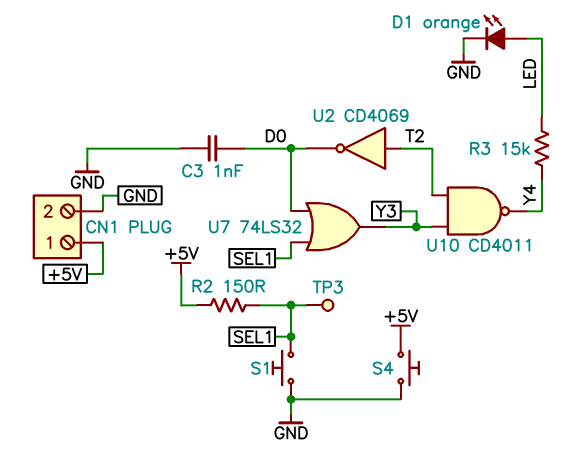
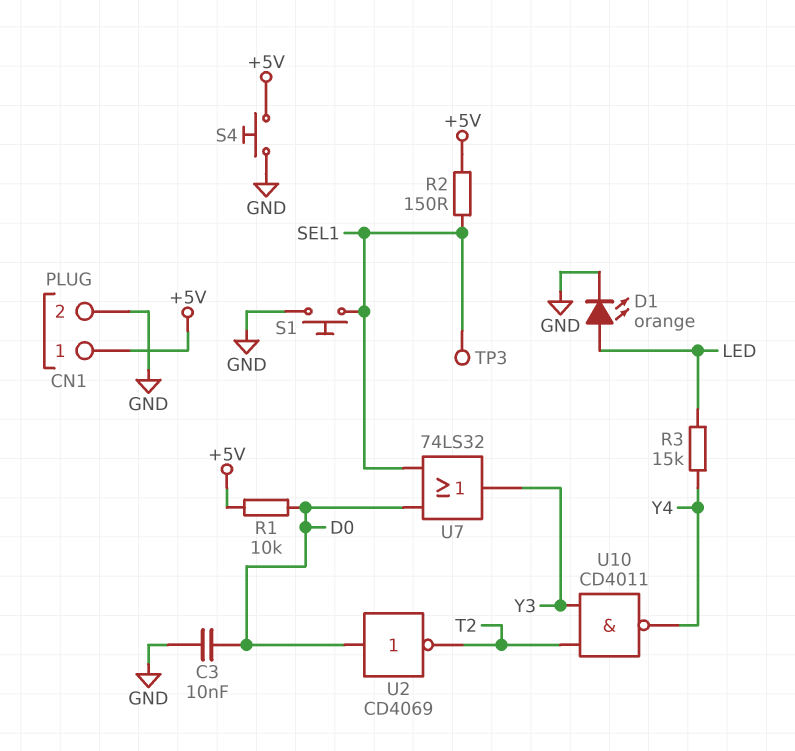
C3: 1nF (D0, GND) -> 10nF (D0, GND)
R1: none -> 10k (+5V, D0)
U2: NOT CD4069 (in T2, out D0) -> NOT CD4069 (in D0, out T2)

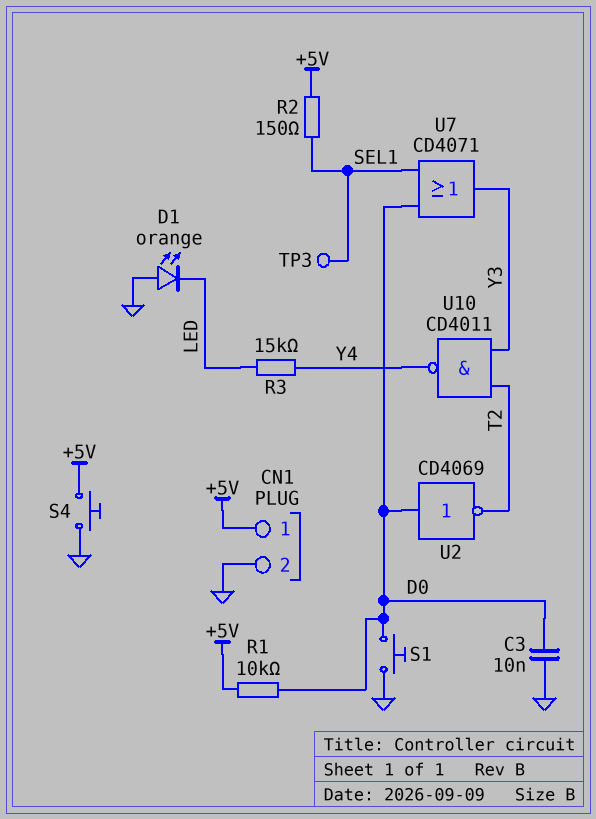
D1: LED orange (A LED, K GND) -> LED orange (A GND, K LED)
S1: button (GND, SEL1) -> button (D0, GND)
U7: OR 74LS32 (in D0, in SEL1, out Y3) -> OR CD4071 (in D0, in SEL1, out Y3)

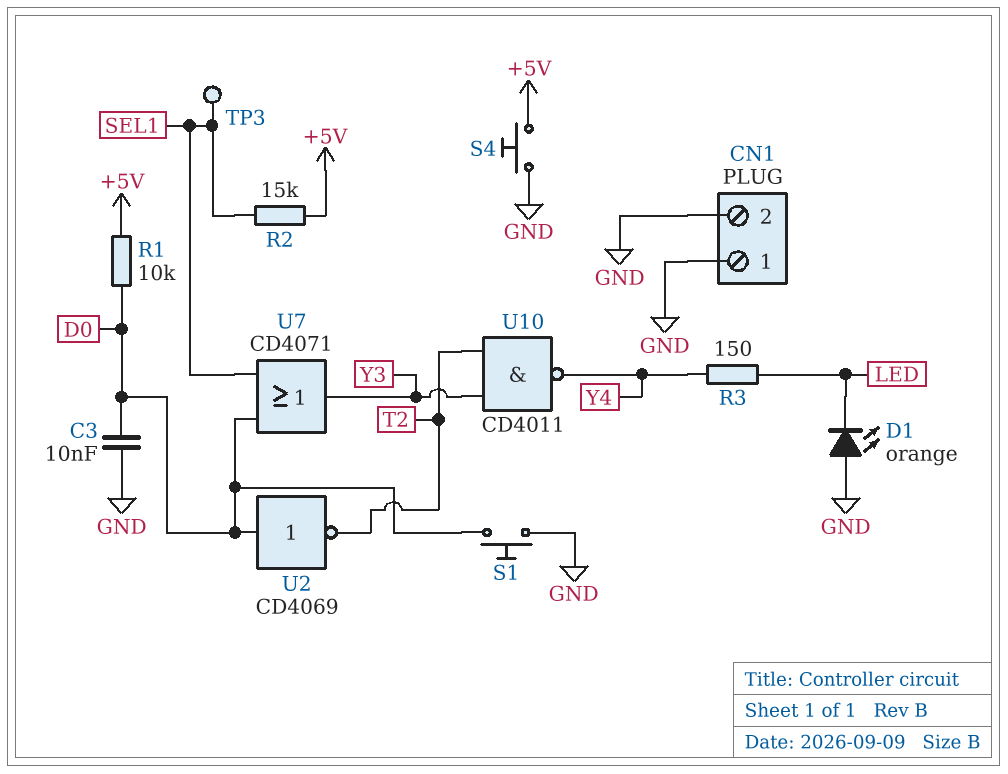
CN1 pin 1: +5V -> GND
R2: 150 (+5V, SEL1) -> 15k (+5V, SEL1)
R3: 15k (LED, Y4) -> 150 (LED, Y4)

-*-*-

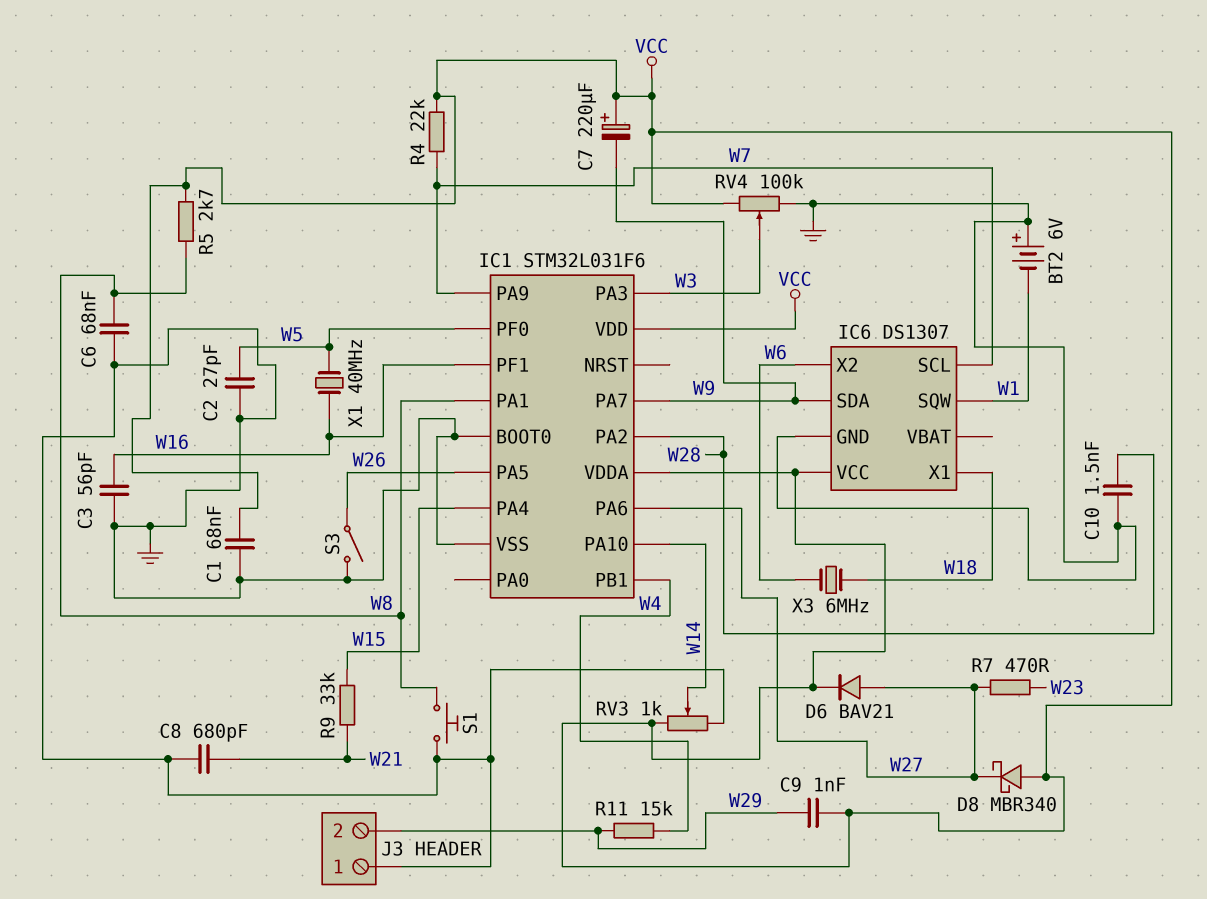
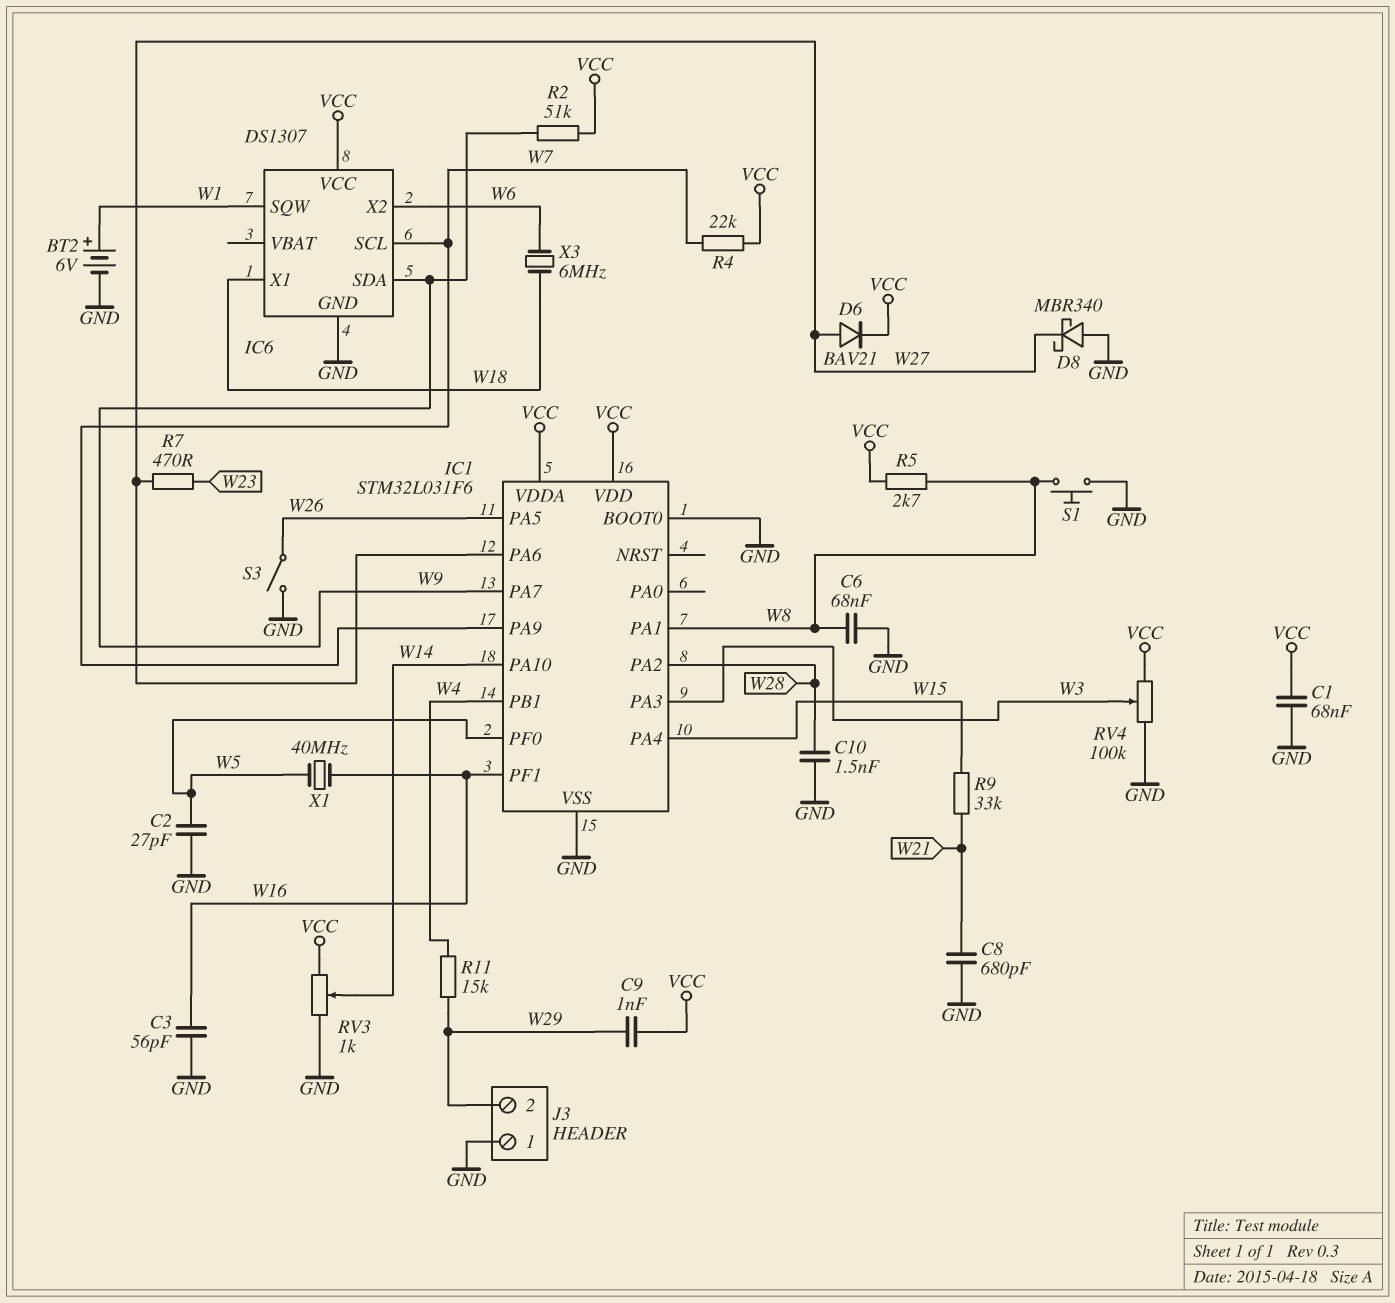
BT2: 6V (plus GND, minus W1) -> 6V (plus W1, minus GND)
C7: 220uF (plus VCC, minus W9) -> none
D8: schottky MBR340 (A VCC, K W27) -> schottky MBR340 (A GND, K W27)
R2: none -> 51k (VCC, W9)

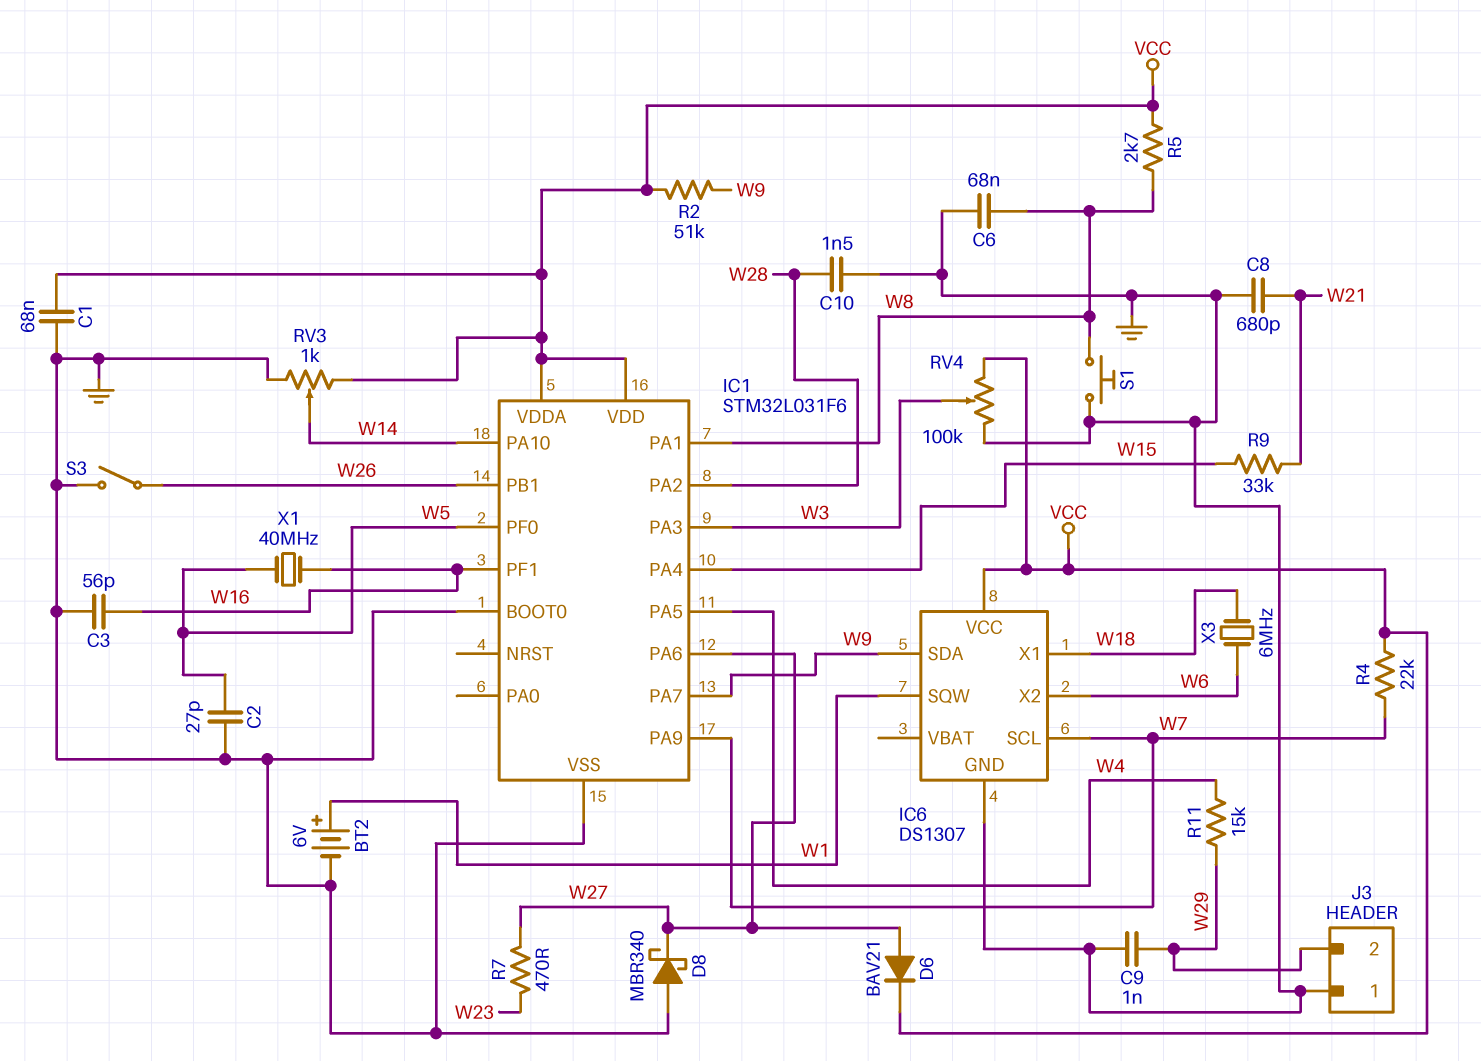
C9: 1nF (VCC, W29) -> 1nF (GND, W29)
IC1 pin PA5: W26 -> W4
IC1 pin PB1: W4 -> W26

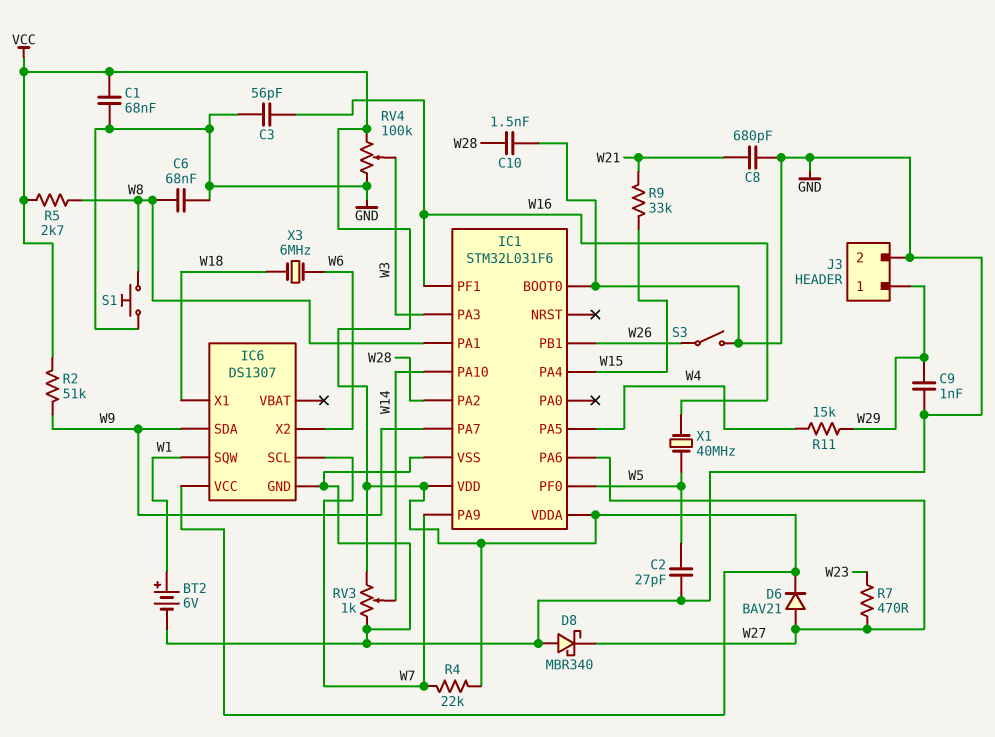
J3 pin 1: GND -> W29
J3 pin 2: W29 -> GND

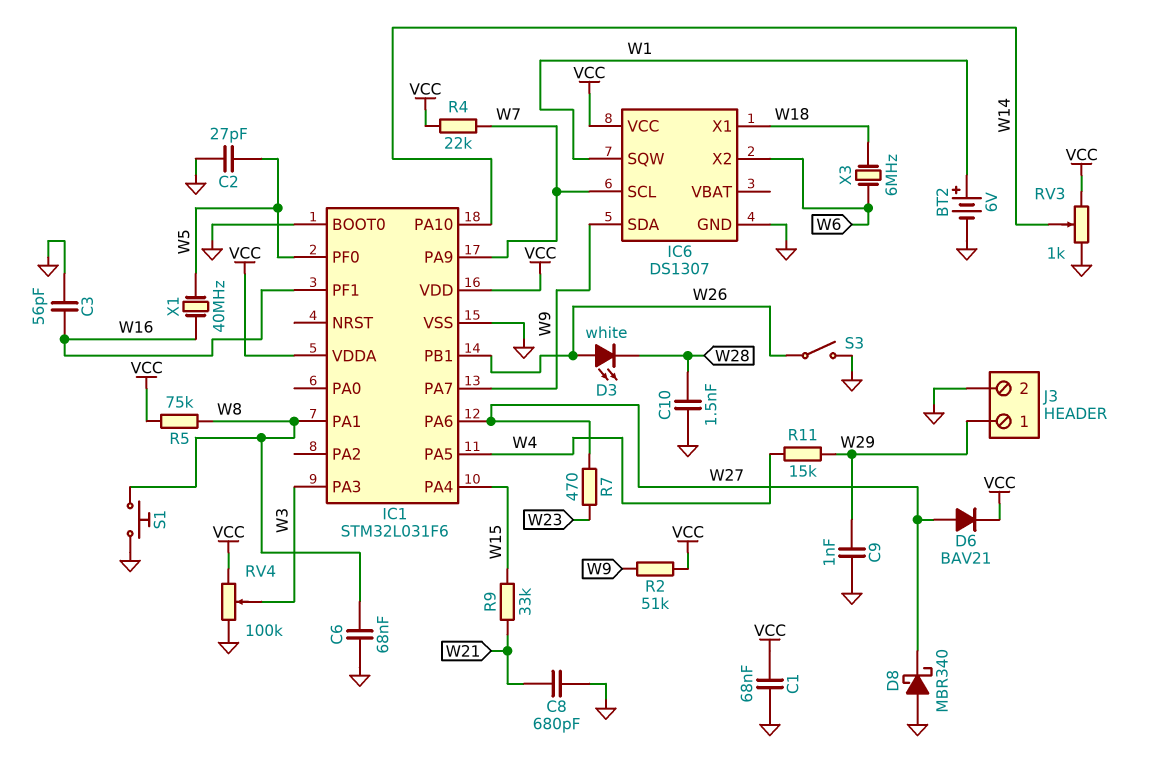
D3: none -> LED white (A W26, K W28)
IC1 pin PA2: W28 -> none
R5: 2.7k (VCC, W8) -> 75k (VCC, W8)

-*-*-

■ **YOUR GOAL**
Quote the data above exactly from the line with "D8: schottky MBR340" to the line with "R5: 2.7k (VCC, W8) -> 75k (VCC, W8)", both ends counted, and nothing else. Pictures don't go in.

■ **RESULT FOR THIS EXERCISE**
D8: schottky MBR340 (A VCC, K W27) -> schottky MBR340 (A GND, K W27)
R2: none -> 51k (VCC, W9)

C9: 1nF (VCC, W29) -> 1nF (GND, W29)
IC1 pin PA5: W26 -> W4
IC1 pin PB1: W4 -> W26

J3 pin 1: GND -> W29
J3 pin 2: W29 -> GND

D3: none -> LED white (A W26, K W28)
IC1 pin PA2: W28 -> none
R5: 2.7k (VCC, W8) -> 75k (VCC, W8)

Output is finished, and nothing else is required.